YOUR INSTRUCTIONS> Please reproduce the lines below unchanged, starting with the line containing "Question: Which object appears farthest to" and ending with the line containing "(B) paperback book", both included. Leave the pictures out of your answer.

[Scene-based spatial questions]

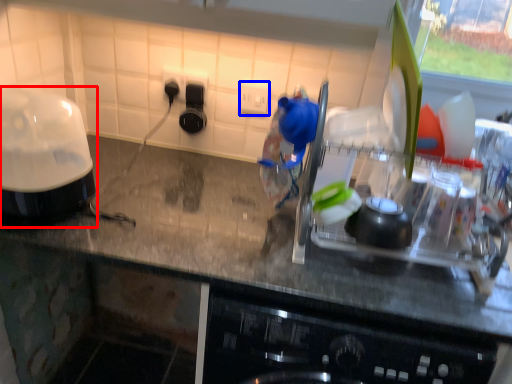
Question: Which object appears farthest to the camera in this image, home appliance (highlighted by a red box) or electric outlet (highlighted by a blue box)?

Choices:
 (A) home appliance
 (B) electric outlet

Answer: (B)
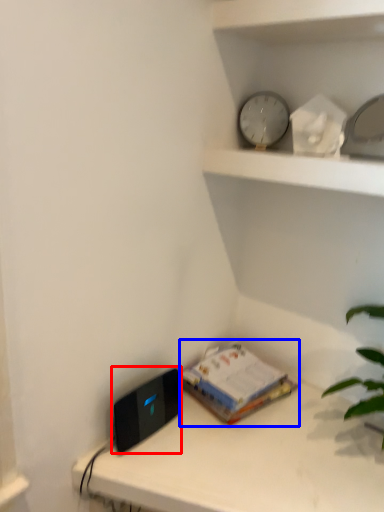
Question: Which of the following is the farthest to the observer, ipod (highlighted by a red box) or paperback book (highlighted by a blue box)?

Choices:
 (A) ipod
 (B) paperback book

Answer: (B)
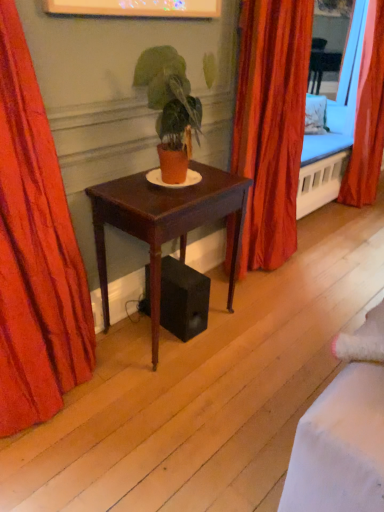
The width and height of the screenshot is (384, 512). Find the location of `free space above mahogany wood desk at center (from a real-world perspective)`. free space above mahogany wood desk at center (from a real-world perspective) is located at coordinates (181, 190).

==

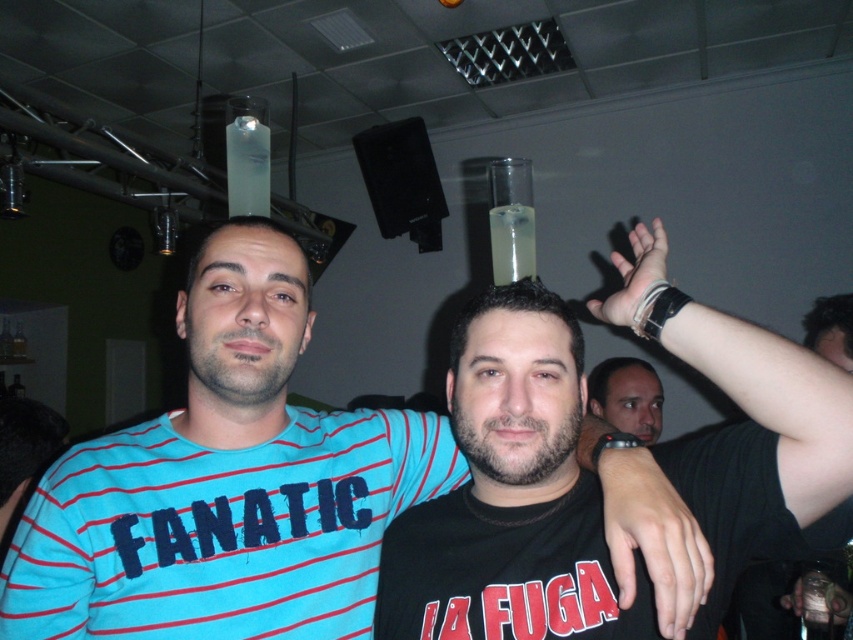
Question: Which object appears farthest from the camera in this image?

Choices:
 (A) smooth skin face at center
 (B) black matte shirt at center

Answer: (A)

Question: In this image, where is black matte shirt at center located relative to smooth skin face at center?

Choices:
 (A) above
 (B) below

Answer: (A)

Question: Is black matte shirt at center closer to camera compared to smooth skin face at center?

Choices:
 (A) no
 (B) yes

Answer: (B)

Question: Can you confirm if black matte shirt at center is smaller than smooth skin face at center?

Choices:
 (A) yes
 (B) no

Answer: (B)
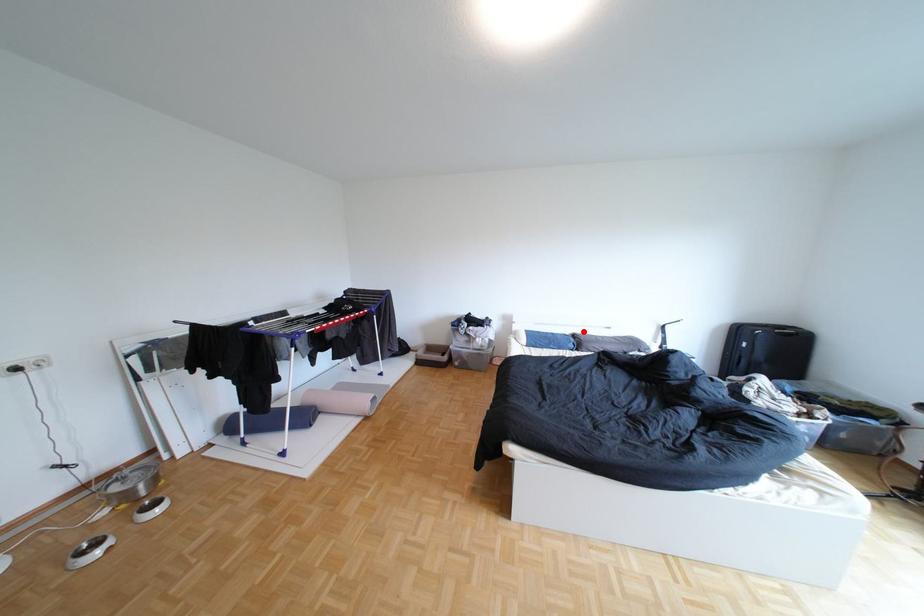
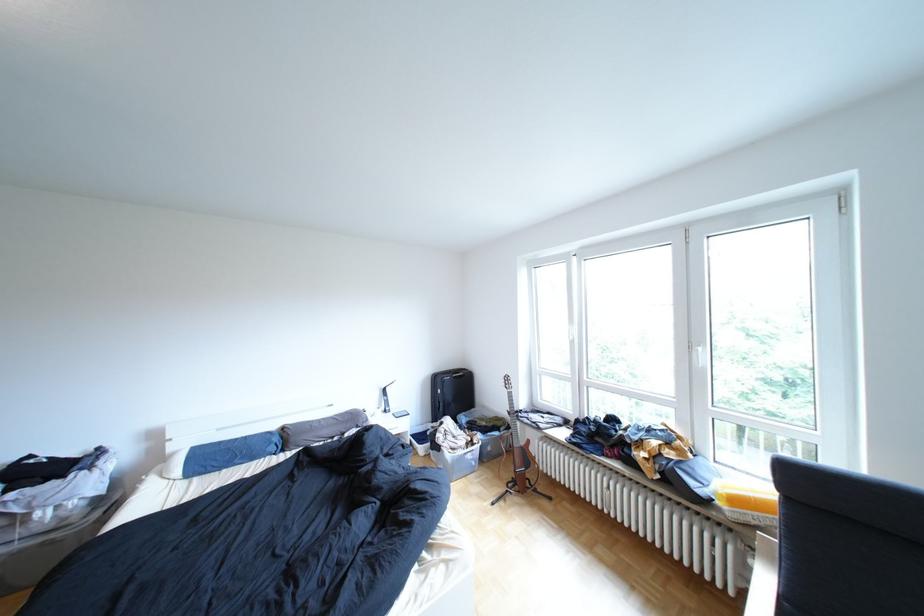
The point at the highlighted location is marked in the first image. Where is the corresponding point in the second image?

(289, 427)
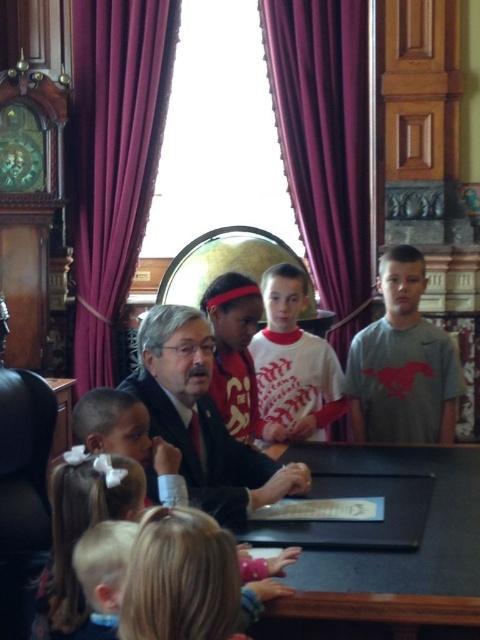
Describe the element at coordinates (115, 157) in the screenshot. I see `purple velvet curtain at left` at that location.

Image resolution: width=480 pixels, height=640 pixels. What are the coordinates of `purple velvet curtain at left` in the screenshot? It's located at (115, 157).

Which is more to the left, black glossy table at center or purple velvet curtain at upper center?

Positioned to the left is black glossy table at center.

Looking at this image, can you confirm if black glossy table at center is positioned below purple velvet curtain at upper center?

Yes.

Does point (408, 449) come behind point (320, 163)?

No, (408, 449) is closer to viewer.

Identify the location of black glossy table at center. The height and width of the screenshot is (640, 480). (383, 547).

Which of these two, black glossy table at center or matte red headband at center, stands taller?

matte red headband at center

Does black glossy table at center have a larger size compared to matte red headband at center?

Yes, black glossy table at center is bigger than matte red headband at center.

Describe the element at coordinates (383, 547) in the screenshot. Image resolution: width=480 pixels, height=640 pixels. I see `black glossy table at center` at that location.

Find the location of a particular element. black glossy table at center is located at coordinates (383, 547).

FINAL RESULT>
Question: Which object appears farthest to the camera in this image, home appliance (highlighted by a red box) or electric outlet (highlighted by a blue box)?

Choices:
 (A) home appliance
 (B) electric outlet

Answer: (B)
Question: Which of the following is the farthest to the observer, ipod (highlighted by a red box) or paperback book (highlighted by a blue box)?

Choices:
 (A) ipod
 (B) paperback book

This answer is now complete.